◆ Problem description ◆
Copy every record exactly as it stands. Leave the pictures out.

START Supplied material

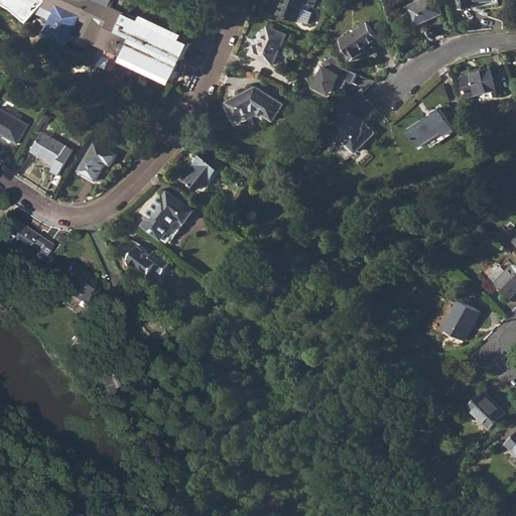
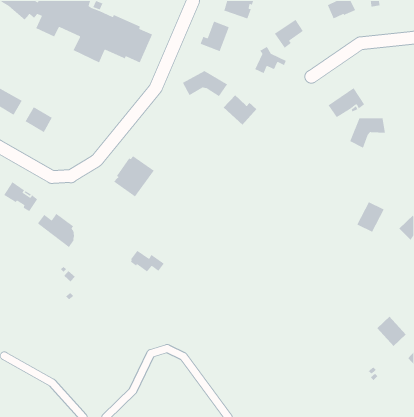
building: [460,68,494,97] -> none
building: [331,113,373,151] -> [223,94,257,125]
building: [77,142,115,179] -> none
building: none -> [349,118,386,149]
building: [180,150,220,189] -> none
building: [124,247,167,275] -> [130,250,165,273]
building: [443,300,479,340] -> [356,201,385,233]

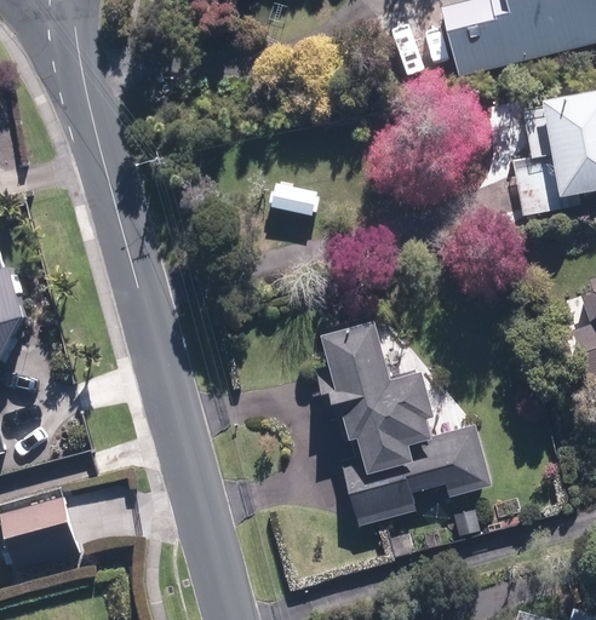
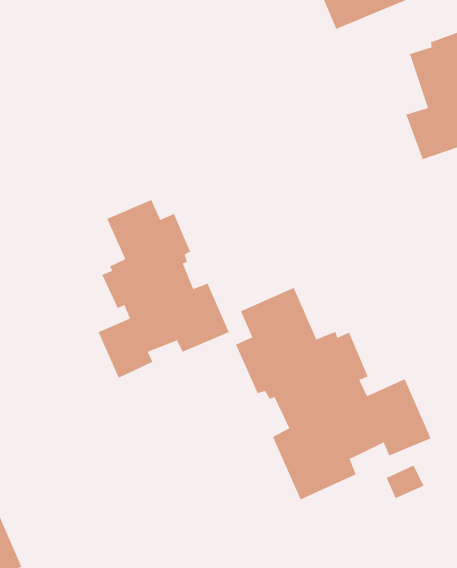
building: none -> [98,199,230,378]

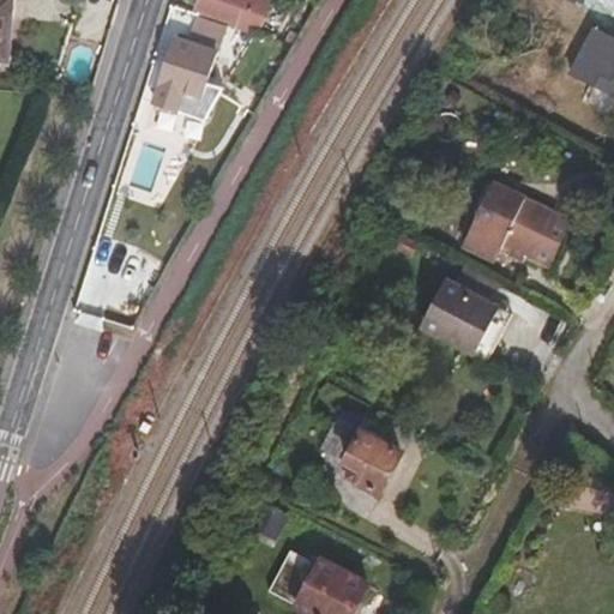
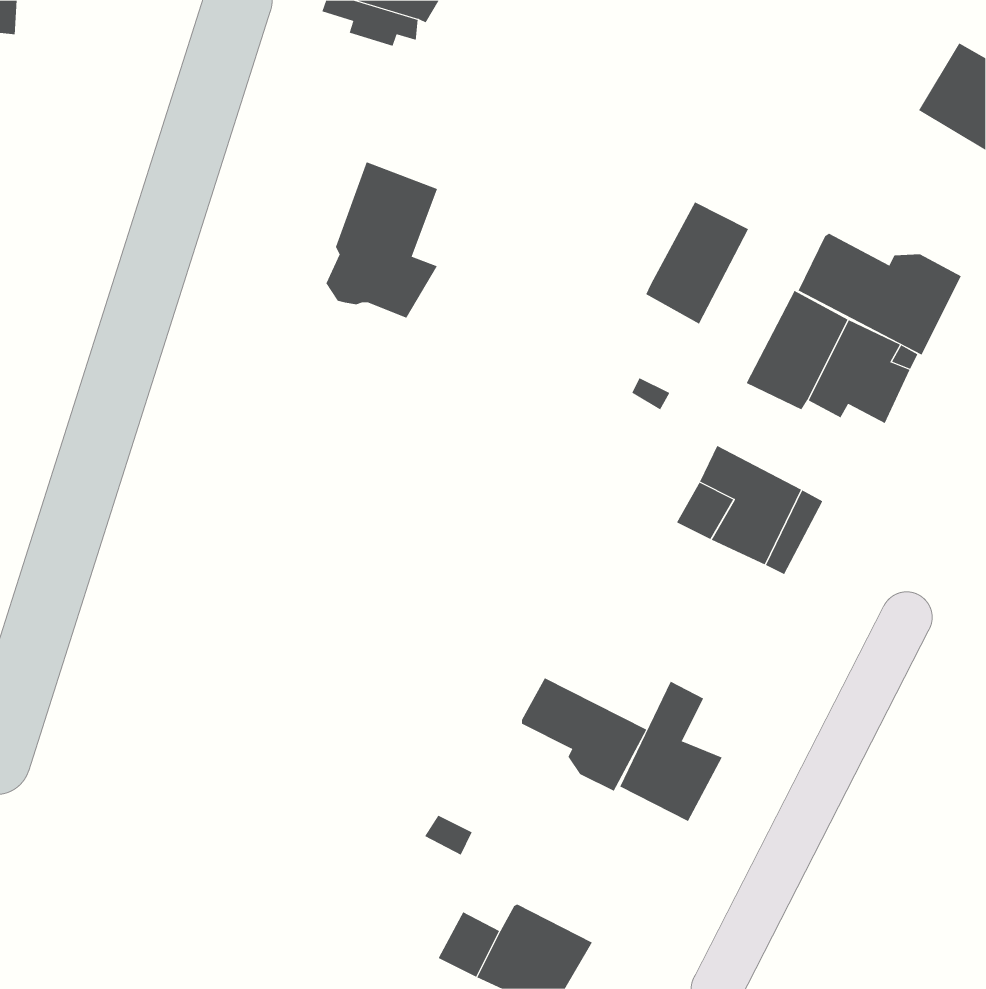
building: [151,24,221,121] -> [325,162,438,318]
building: none -> [646,202,749,325]
building: none -> [798,233,962,355]
building: none -> [619,681,722,822]

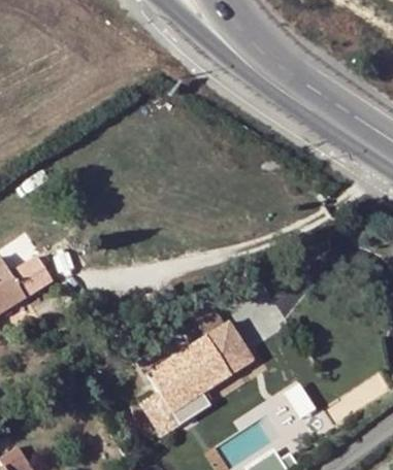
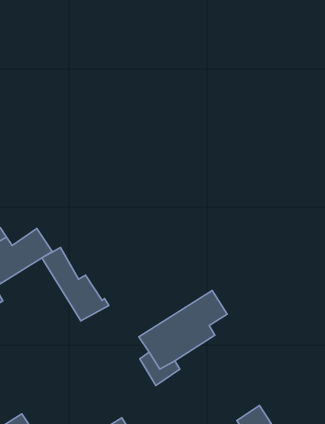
building: none -> [42,248,109,321]

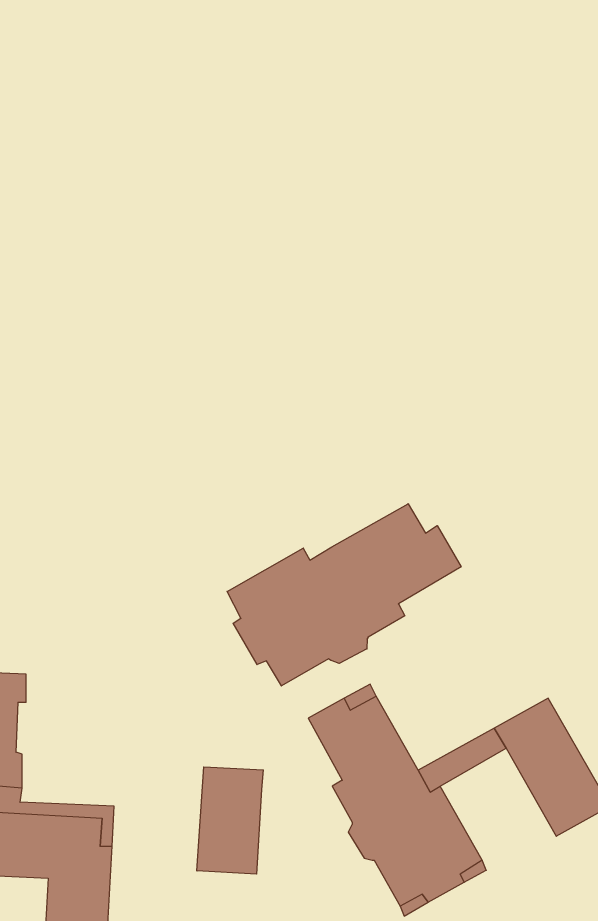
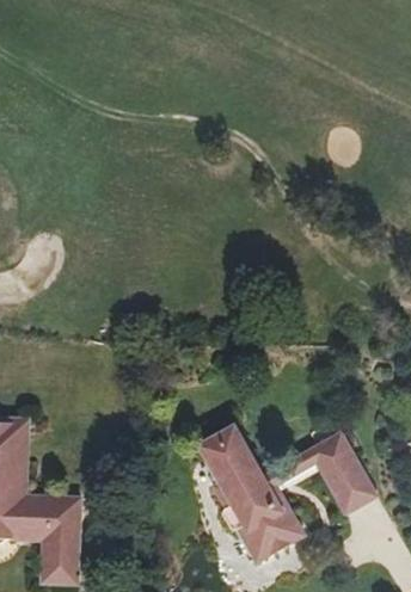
building: [227,504,461,686] -> none
building: [197,767,263,874] -> none

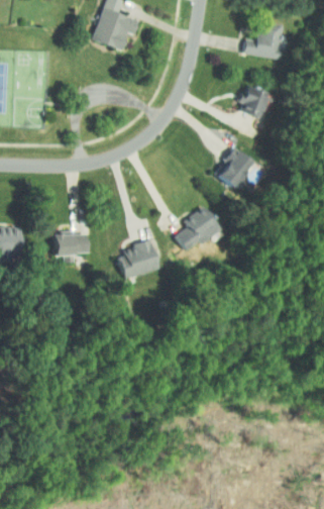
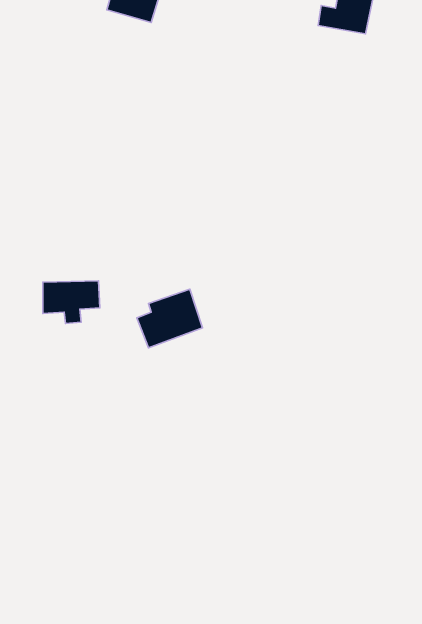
building: [238,85,266,114] -> none
building: [214,148,251,188] -> none
building: [176,212,222,252] -> none

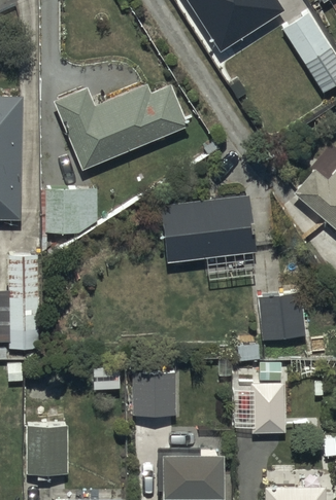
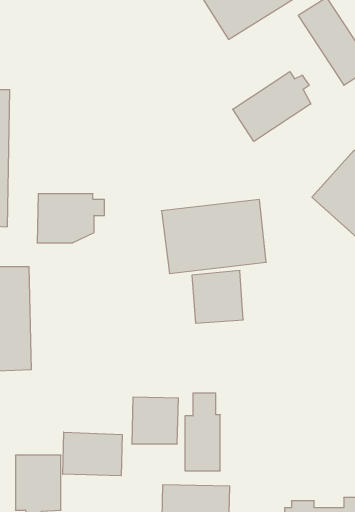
building: none -> [233,72,311,141]
building: [54,84,188,170] -> none
building: [258,293,304,341] -> [192,271,243,323]
building: [253,362,284,432] -> [185,393,220,471]
building: none -> [63,432,122,476]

END Supplied material

◆ Exercise result ◆
building: [460,68,494,97] -> none
building: [331,113,373,151] -> [223,94,257,125]
building: [77,142,115,179] -> none
building: none -> [349,118,386,149]
building: [180,150,220,189] -> none
building: [124,247,167,275] -> [130,250,165,273]
building: [443,300,479,340] -> [356,201,385,233]

building: none -> [98,199,230,378]

building: [151,24,221,121] -> [325,162,438,318]
building: none -> [646,202,749,325]
building: none -> [798,233,962,355]
building: none -> [619,681,722,822]

building: none -> [42,248,109,321]

building: [227,504,461,686] -> none
building: [197,767,263,874] -> none

building: [238,85,266,114] -> none
building: [214,148,251,188] -> none
building: [176,212,222,252] -> none

building: none -> [233,72,311,141]
building: [54,84,188,170] -> none
building: [258,293,304,341] -> [192,271,243,323]
building: [253,362,284,432] -> [185,393,220,471]
building: none -> [63,432,122,476]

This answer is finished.